Start of Block

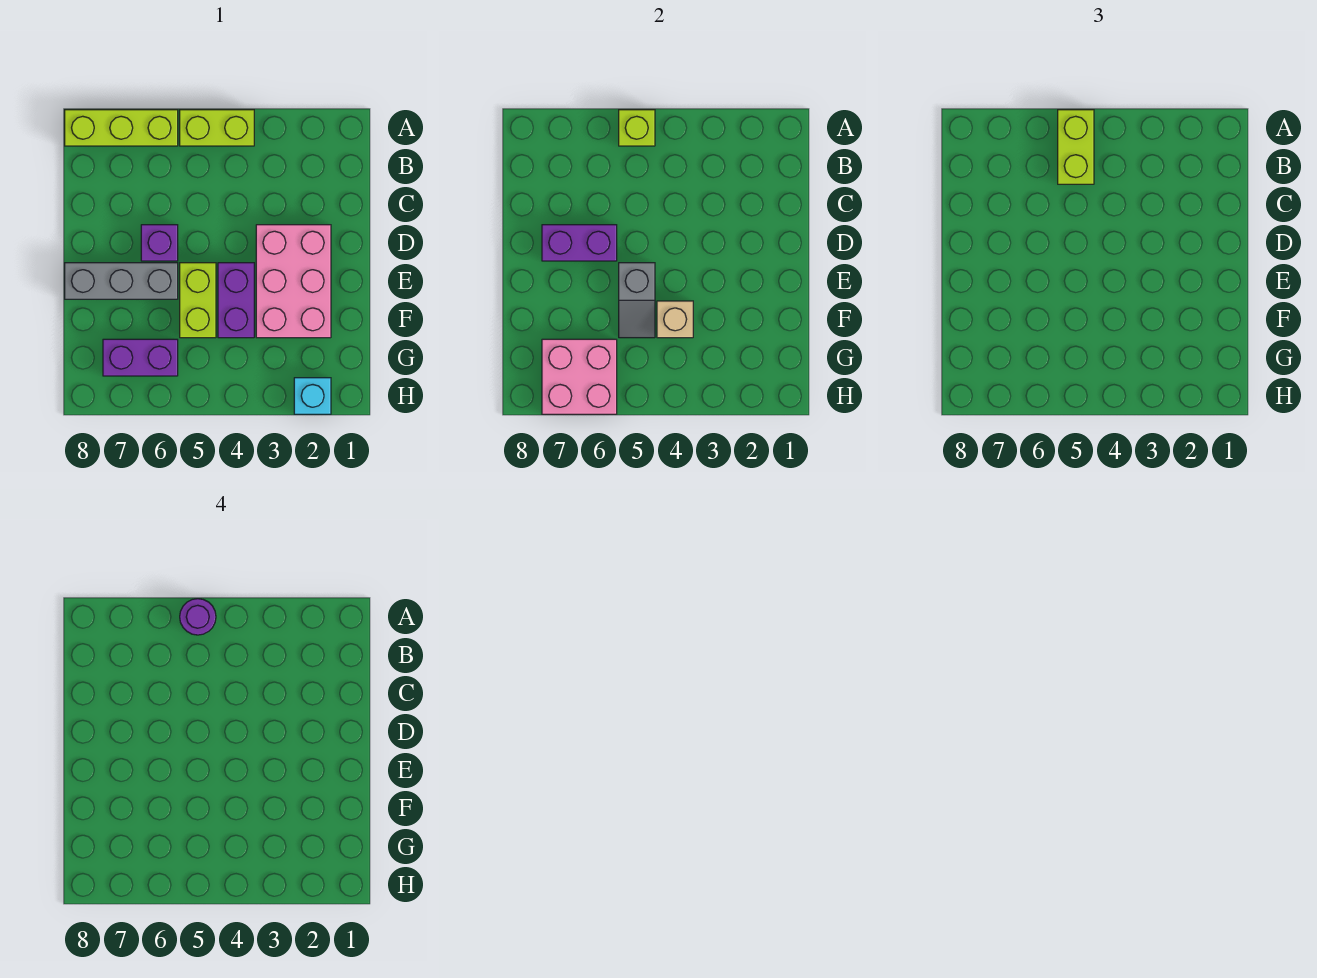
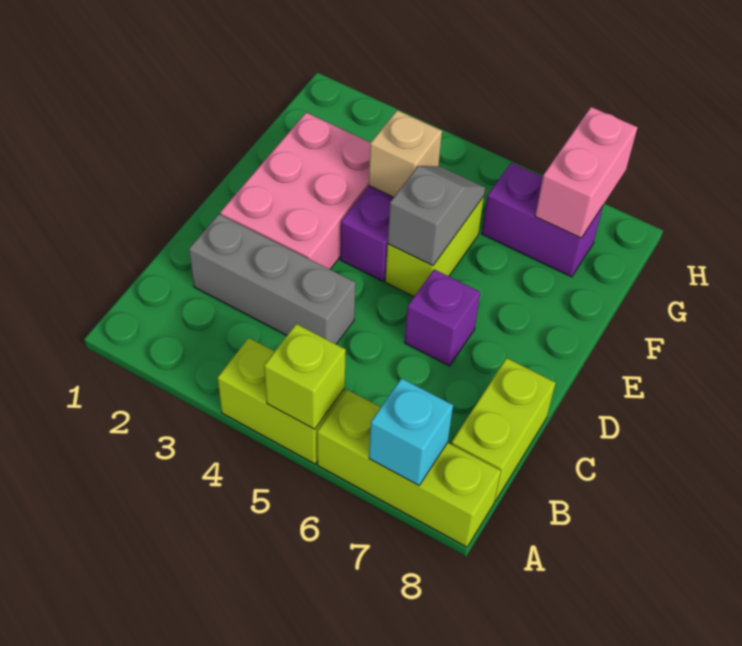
lime 1x2 brick [1058,110,1094,184] -> lime 1x2 brick moved to [451,358,555,501]
purple 1x1 round brick [180,599,216,635] -> none
purple 1x2 brick [542,225,617,261] -> none
grey 1x3 brick [65,263,178,299] -> grey 1x3 brick moved to [189,214,356,344]
pink 2x2 brick [542,339,617,414] -> pink 1x2 brick [535,107,638,238]
cyan 1x1 brick [294,378,331,414] -> cyan 1x1 brick moved to [369,378,453,485]

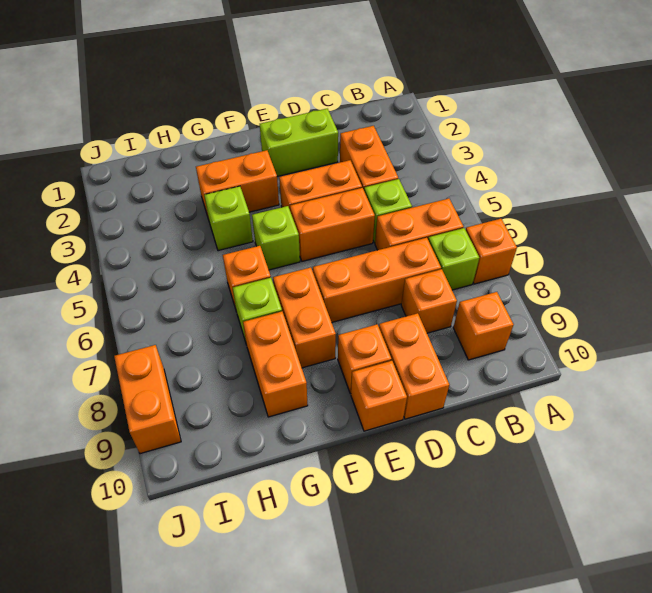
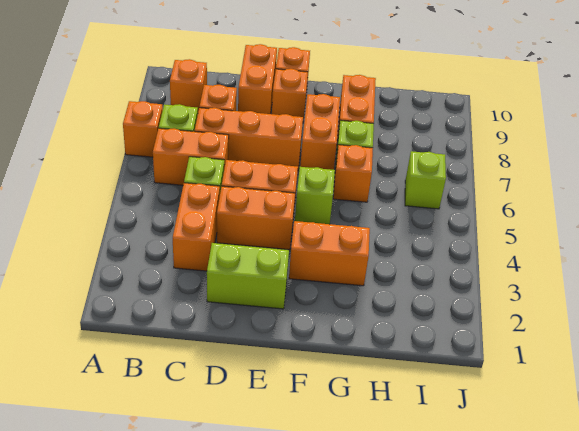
lime 1x1 brick [204,186,253,251] -> lime 1x1 brick moved to [405,151,446,209]
orange 1x2 brick [114,345,181,454] -> none

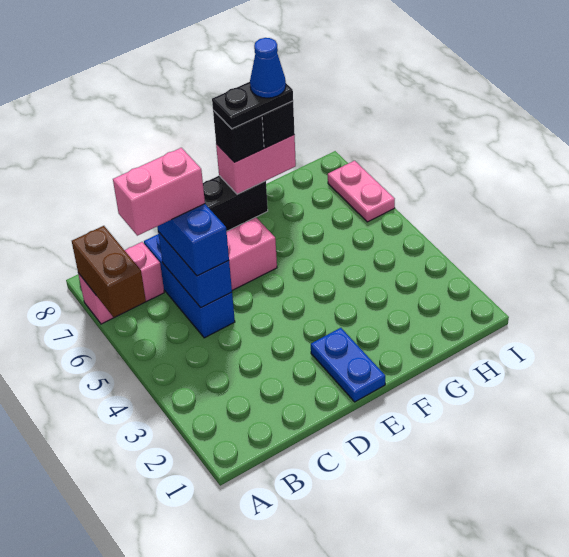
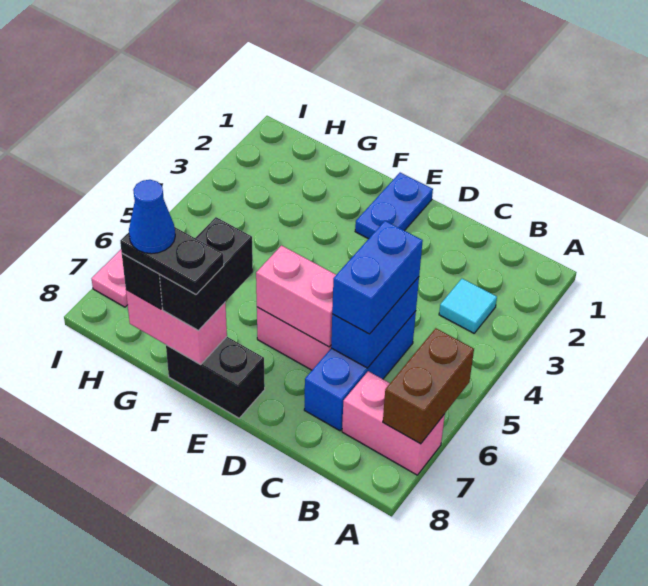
none -> cyan 1x1 tile [439,279,497,333]
pink 1x2 brick [113,148,205,236] -> pink 1x2 brick moved to [256,246,336,347]
black 1x1 brick [213,110,264,162] -> black 1x2 brick [160,217,253,331]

End of Block

** What is expected **
Please give again, exactly and only, the lines from the top of the listing above through the line that has "none -> cyan 1x1 tile [439,279,497,333]", with pictures left out.

** Task solution **
lime 1x2 brick [1058,110,1094,184] -> lime 1x2 brick moved to [451,358,555,501]
purple 1x1 round brick [180,599,216,635] -> none
purple 1x2 brick [542,225,617,261] -> none
grey 1x3 brick [65,263,178,299] -> grey 1x3 brick moved to [189,214,356,344]
pink 2x2 brick [542,339,617,414] -> pink 1x2 brick [535,107,638,238]
cyan 1x1 brick [294,378,331,414] -> cyan 1x1 brick moved to [369,378,453,485]

lime 1x1 brick [204,186,253,251] -> lime 1x1 brick moved to [405,151,446,209]
orange 1x2 brick [114,345,181,454] -> none

none -> cyan 1x1 tile [439,279,497,333]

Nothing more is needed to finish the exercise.